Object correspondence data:
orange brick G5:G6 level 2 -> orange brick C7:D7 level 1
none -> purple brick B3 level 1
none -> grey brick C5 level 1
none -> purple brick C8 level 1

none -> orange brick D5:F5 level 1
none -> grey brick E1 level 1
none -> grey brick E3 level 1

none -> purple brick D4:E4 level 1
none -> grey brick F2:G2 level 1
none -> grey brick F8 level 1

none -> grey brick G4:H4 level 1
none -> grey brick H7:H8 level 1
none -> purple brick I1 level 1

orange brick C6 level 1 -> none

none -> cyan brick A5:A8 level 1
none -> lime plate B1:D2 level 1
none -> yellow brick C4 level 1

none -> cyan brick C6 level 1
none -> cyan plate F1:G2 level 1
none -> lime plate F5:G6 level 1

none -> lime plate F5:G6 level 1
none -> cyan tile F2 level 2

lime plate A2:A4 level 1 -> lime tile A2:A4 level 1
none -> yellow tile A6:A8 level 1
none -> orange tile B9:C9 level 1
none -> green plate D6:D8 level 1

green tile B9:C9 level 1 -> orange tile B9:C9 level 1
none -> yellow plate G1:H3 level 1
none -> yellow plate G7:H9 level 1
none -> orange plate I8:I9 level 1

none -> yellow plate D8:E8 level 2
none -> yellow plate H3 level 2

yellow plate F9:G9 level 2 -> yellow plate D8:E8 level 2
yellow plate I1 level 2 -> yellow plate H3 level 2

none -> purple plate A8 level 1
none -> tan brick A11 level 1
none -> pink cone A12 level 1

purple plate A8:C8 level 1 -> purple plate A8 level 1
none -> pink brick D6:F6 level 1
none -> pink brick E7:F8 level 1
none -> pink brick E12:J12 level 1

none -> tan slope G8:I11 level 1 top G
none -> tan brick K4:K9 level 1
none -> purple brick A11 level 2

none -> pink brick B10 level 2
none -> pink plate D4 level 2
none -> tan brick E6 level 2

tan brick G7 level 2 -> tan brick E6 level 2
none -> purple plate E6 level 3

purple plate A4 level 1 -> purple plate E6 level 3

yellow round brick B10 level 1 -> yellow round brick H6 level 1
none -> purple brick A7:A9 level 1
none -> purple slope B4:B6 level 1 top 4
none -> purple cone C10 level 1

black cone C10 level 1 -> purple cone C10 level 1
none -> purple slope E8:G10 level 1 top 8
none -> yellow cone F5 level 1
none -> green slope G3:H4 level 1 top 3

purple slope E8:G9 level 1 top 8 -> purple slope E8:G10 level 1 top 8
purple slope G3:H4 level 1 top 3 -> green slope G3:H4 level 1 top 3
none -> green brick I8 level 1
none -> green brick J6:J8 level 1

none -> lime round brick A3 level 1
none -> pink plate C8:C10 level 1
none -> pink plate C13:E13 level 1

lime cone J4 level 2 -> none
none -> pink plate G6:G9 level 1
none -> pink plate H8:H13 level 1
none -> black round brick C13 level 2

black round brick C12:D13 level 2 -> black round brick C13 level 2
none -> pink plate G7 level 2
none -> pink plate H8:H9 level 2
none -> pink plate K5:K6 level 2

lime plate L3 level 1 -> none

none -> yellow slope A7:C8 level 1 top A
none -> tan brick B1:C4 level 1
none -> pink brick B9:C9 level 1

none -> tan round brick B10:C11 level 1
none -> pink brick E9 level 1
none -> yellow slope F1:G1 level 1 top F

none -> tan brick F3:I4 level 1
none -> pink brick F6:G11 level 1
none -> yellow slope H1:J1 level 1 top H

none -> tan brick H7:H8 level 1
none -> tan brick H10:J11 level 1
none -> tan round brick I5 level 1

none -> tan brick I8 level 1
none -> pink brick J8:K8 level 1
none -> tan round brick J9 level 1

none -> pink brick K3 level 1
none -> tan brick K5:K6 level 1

Your instructions:
Reproduce the entries above exactly, starting at their first line and finishing with the line that contains "none -> cyan tile F2 level 2".

Solution to this task:
orange brick G5:G6 level 2 -> orange brick C7:D7 level 1
none -> purple brick B3 level 1
none -> grey brick C5 level 1
none -> purple brick C8 level 1

none -> orange brick D5:F5 level 1
none -> grey brick E1 level 1
none -> grey brick E3 level 1

none -> purple brick D4:E4 level 1
none -> grey brick F2:G2 level 1
none -> grey brick F8 level 1

none -> grey brick G4:H4 level 1
none -> grey brick H7:H8 level 1
none -> purple brick I1 level 1

orange brick C6 level 1 -> none

none -> cyan brick A5:A8 level 1
none -> lime plate B1:D2 level 1
none -> yellow brick C4 level 1

none -> cyan brick C6 level 1
none -> cyan plate F1:G2 level 1
none -> lime plate F5:G6 level 1

none -> lime plate F5:G6 level 1
none -> cyan tile F2 level 2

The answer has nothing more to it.